[What to work on]: Below is a listing; transcribe it exactly but without any images.

___ Task inputs

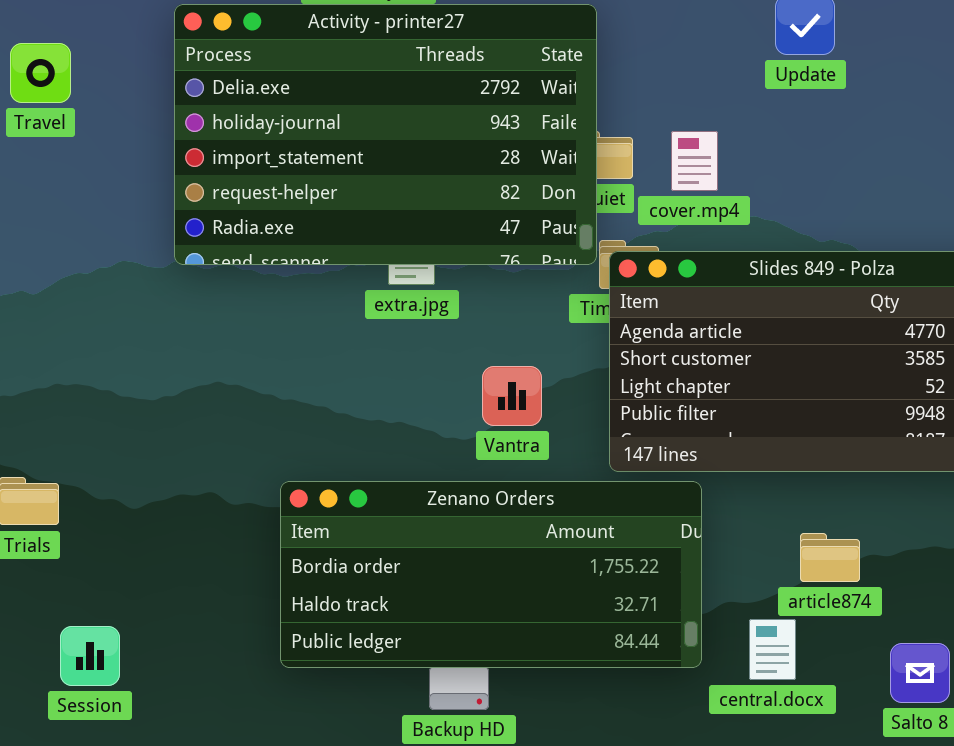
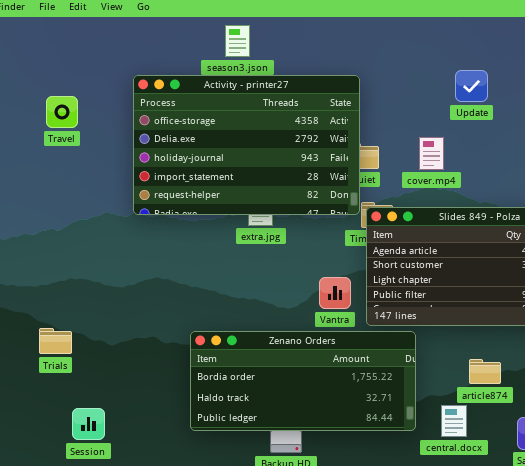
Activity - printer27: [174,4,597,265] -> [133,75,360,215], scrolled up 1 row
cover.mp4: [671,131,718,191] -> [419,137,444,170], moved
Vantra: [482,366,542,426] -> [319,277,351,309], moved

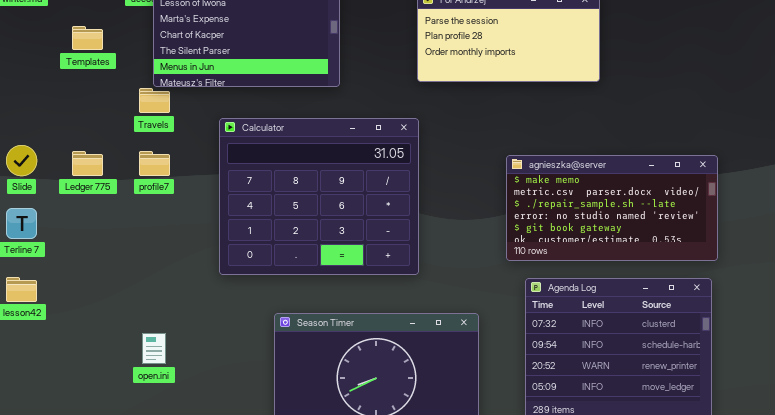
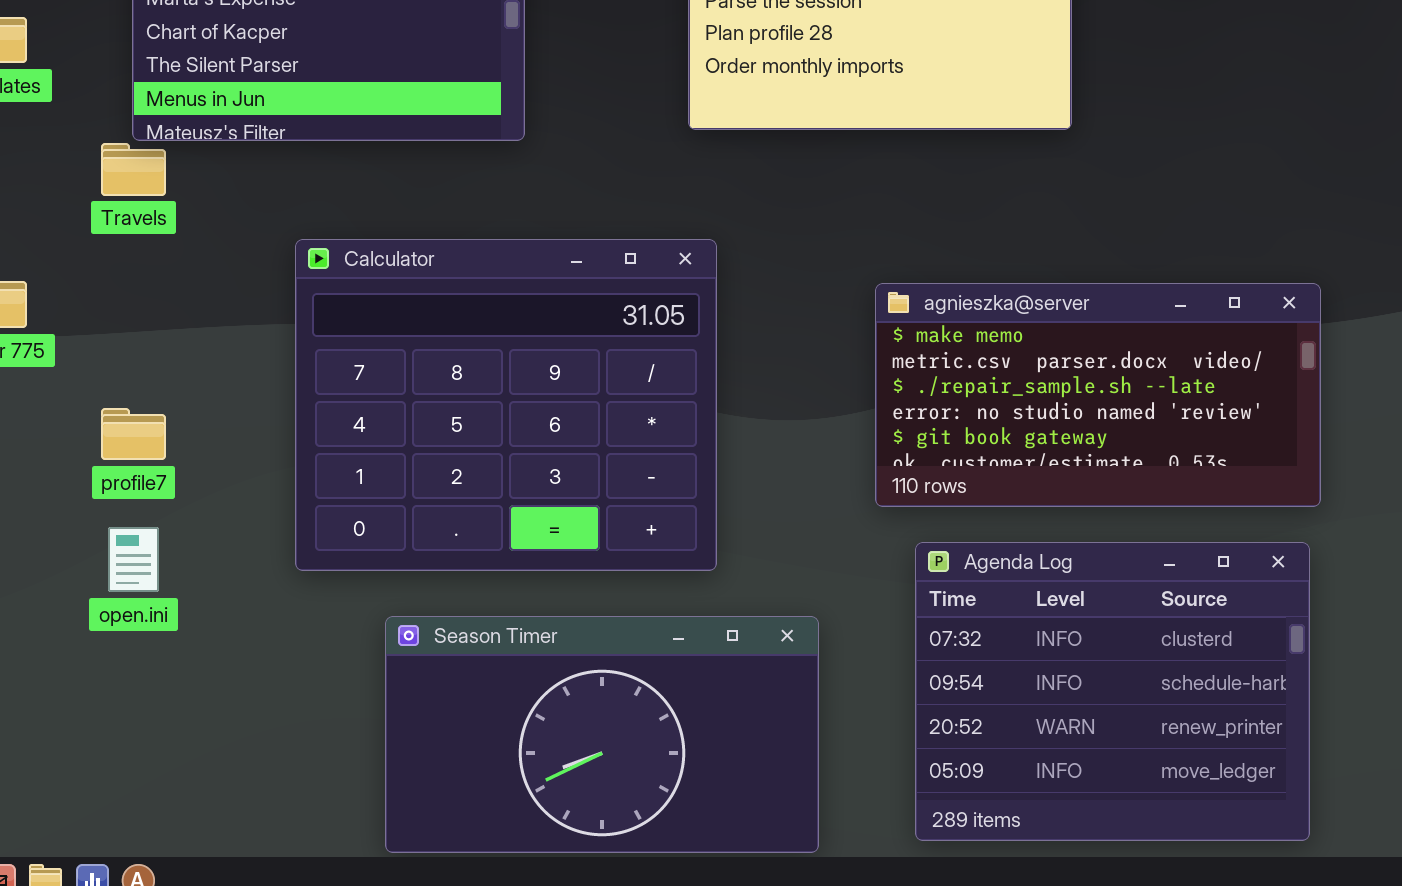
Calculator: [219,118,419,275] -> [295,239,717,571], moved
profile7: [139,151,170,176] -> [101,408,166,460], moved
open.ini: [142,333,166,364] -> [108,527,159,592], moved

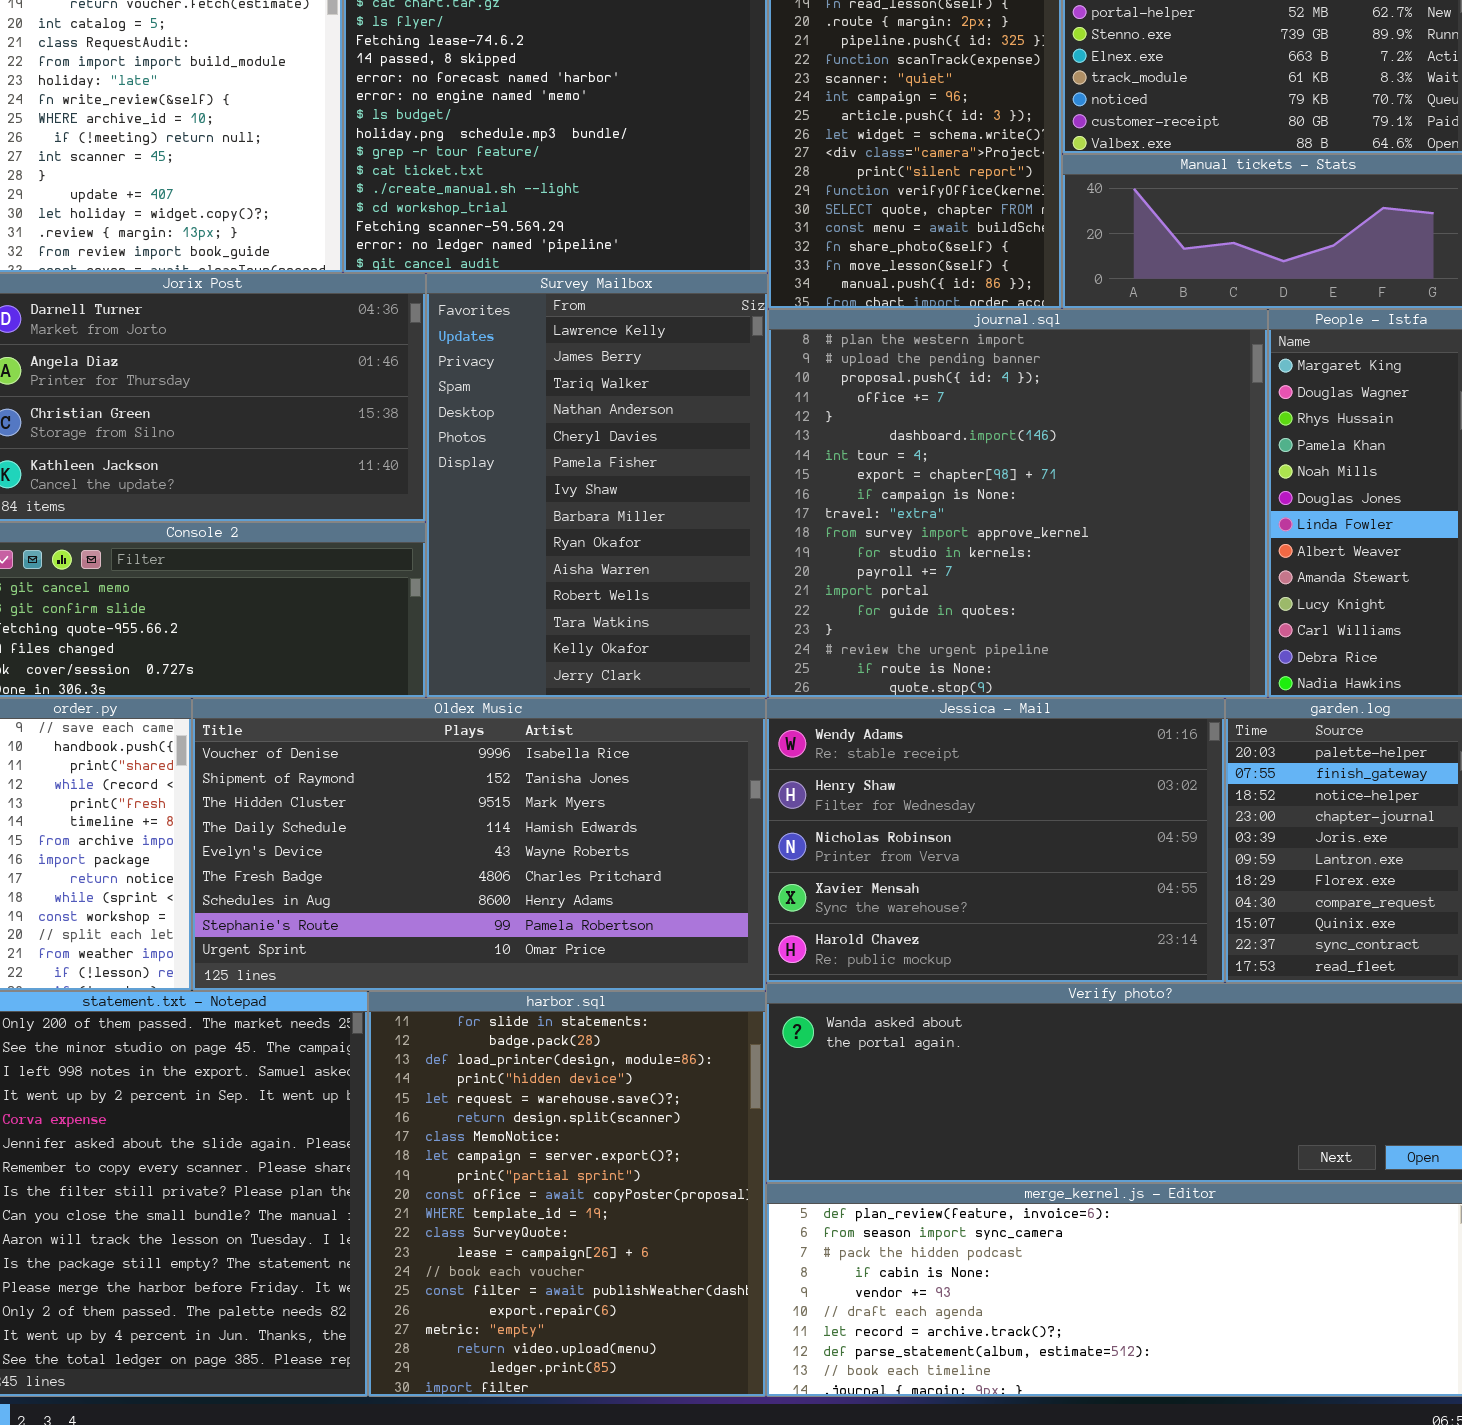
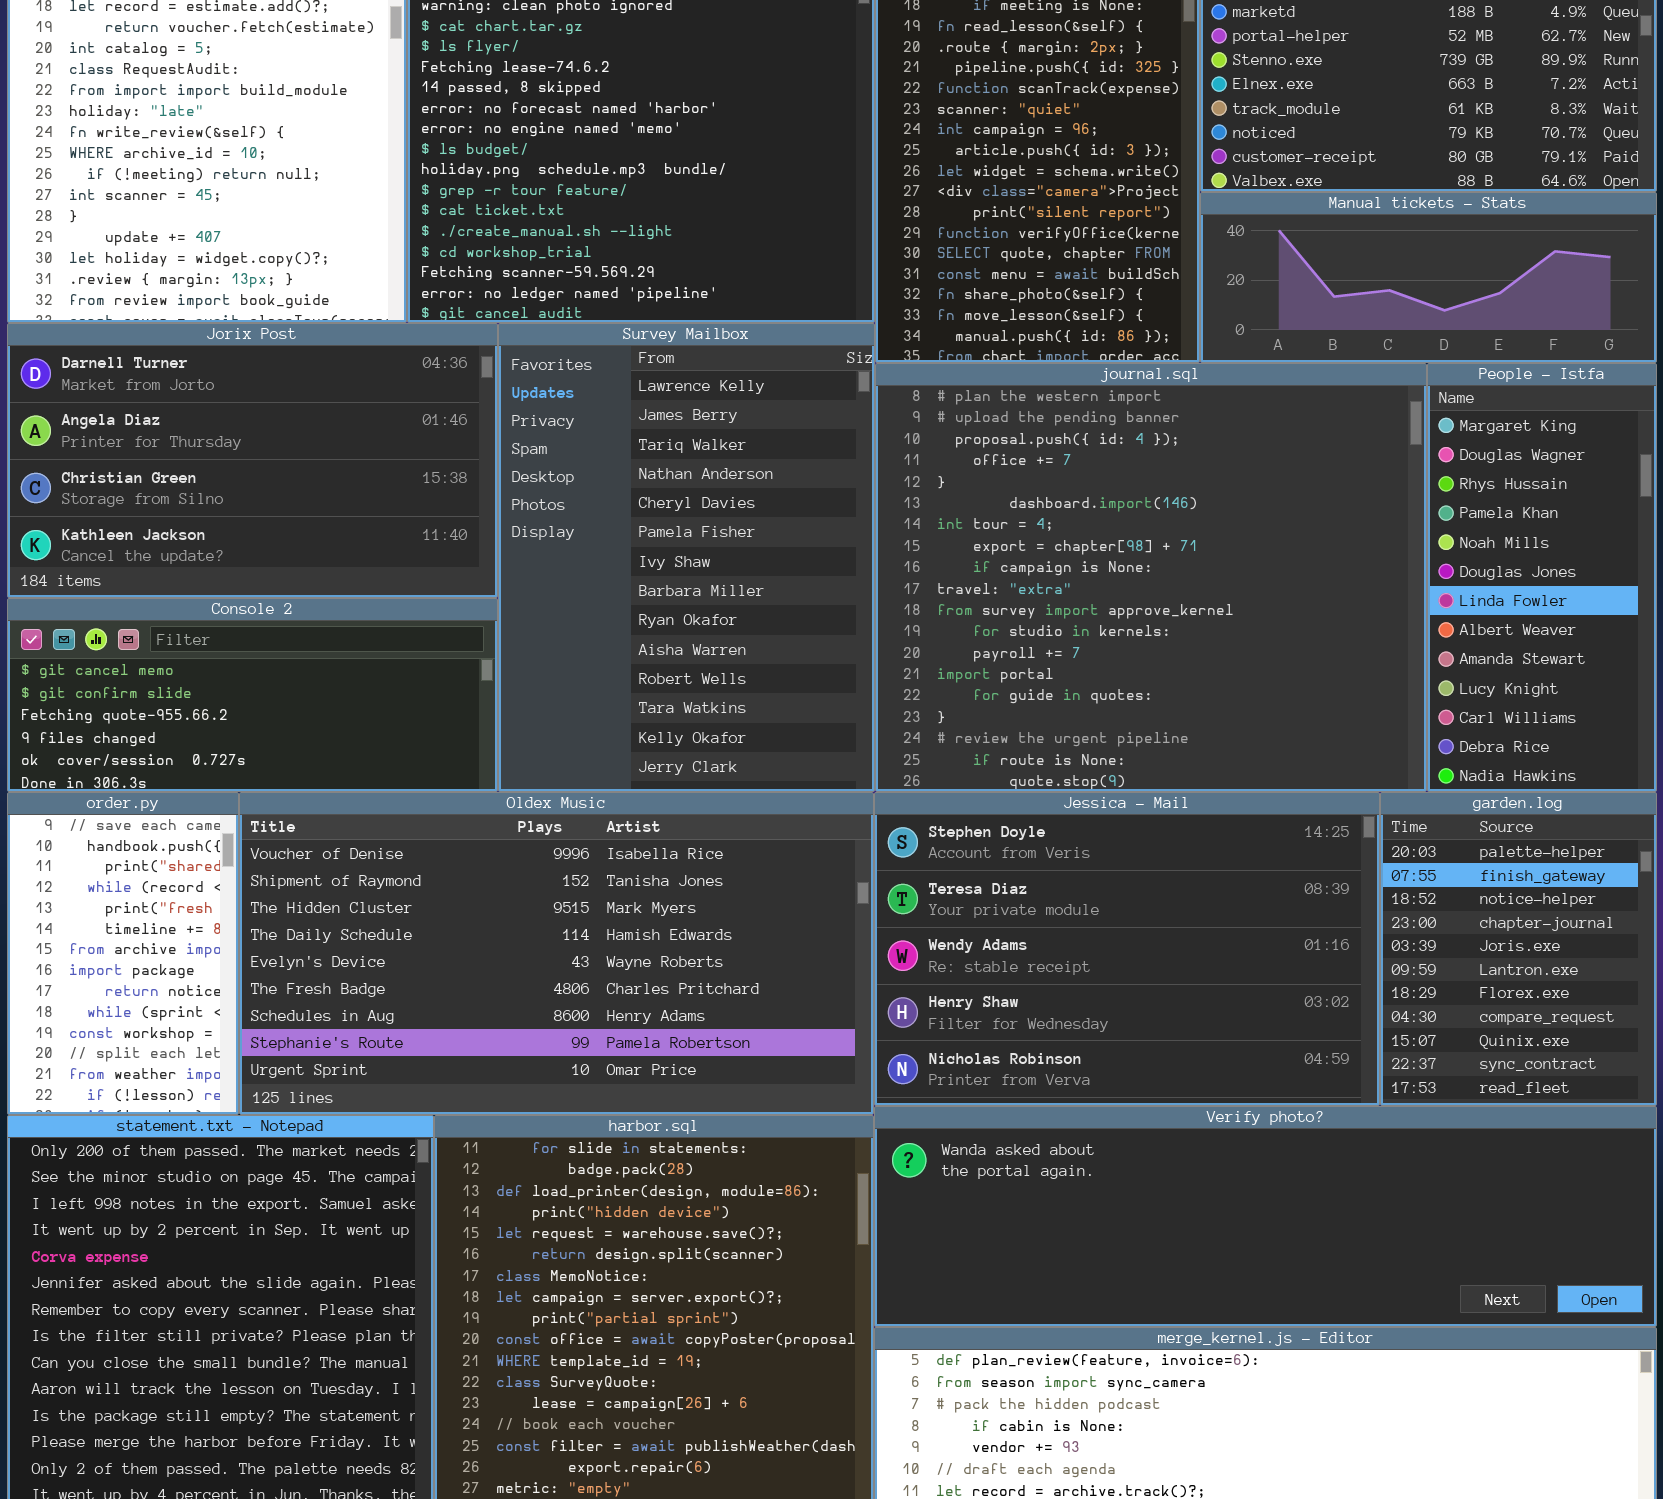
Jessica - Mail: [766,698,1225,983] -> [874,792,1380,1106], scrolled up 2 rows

______

[Solution]:
Activity - printer27: [174,4,597,265] -> [133,75,360,215], scrolled up 1 row
cover.mp4: [671,131,718,191] -> [419,137,444,170], moved
Vantra: [482,366,542,426] -> [319,277,351,309], moved

Calculator: [219,118,419,275] -> [295,239,717,571], moved
profile7: [139,151,170,176] -> [101,408,166,460], moved
open.ini: [142,333,166,364] -> [108,527,159,592], moved

Jessica - Mail: [766,698,1225,983] -> [874,792,1380,1106], scrolled up 2 rows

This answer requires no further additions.